(Beginning of Records supplied)
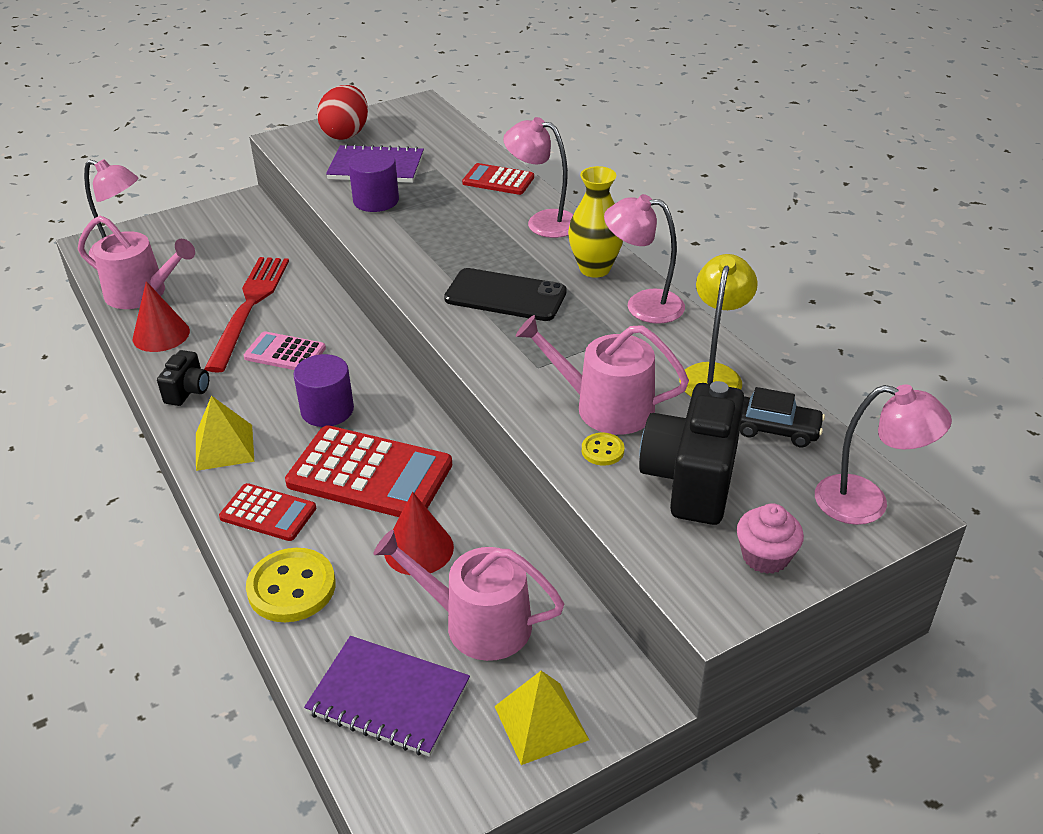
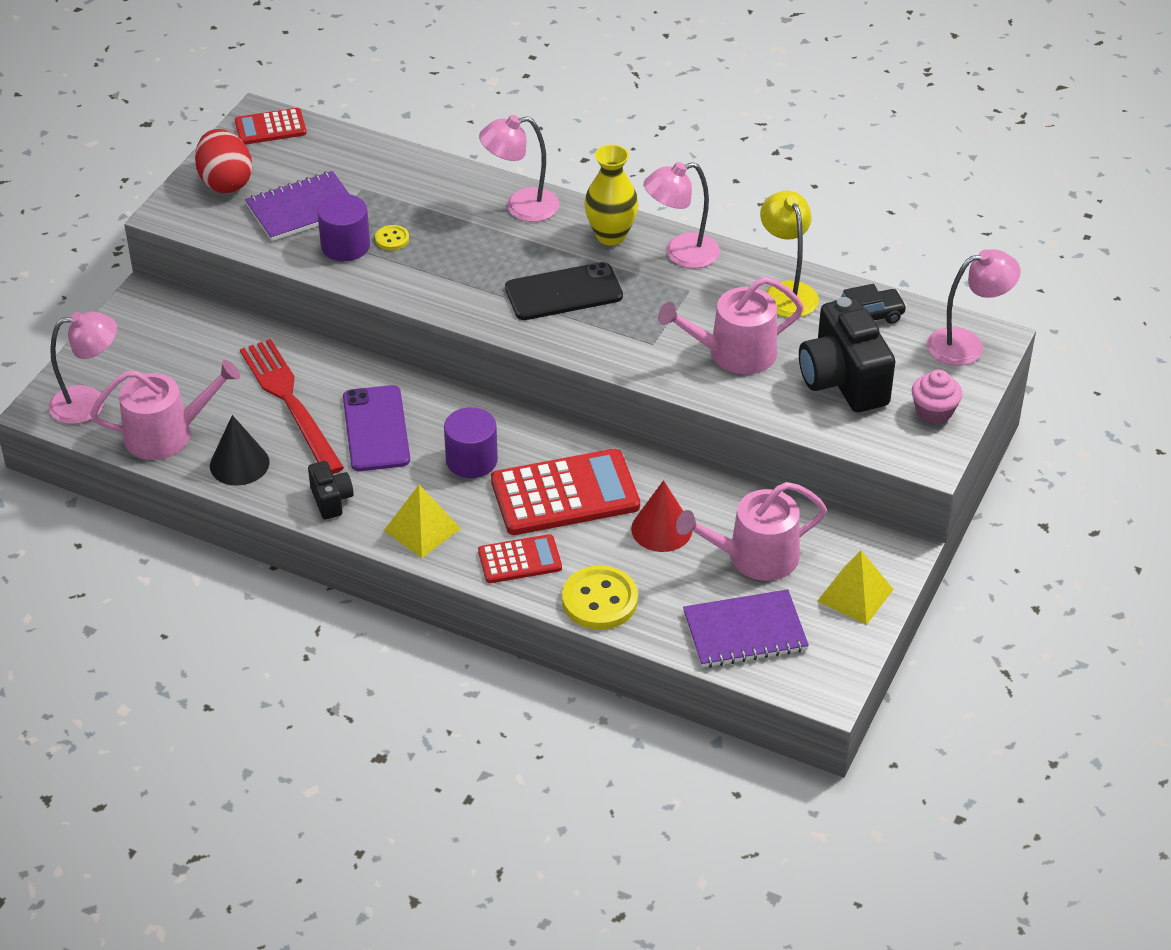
camera: 35 degrees left, 5 degrees up
(161, 335) = (239, 464): red cone -> black cone
(285, 353) = (376, 429): pink calculator -> purple phone
(498, 180) = (435, 178): red calculator -> red calculator (270, 127)
(602, 450) = (764, 388): yellow button -> yellow button (392, 239)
(End of Records supplied)
Apart from the pictures, every line above must be printed exactly.

• _Completed exercise_
camera: 35 degrees left, 5 degrees up
(161, 335) = (239, 464): red cone -> black cone
(285, 353) = (376, 429): pink calculator -> purple phone
(498, 180) = (435, 178): red calculator -> red calculator (270, 127)
(602, 450) = (764, 388): yellow button -> yellow button (392, 239)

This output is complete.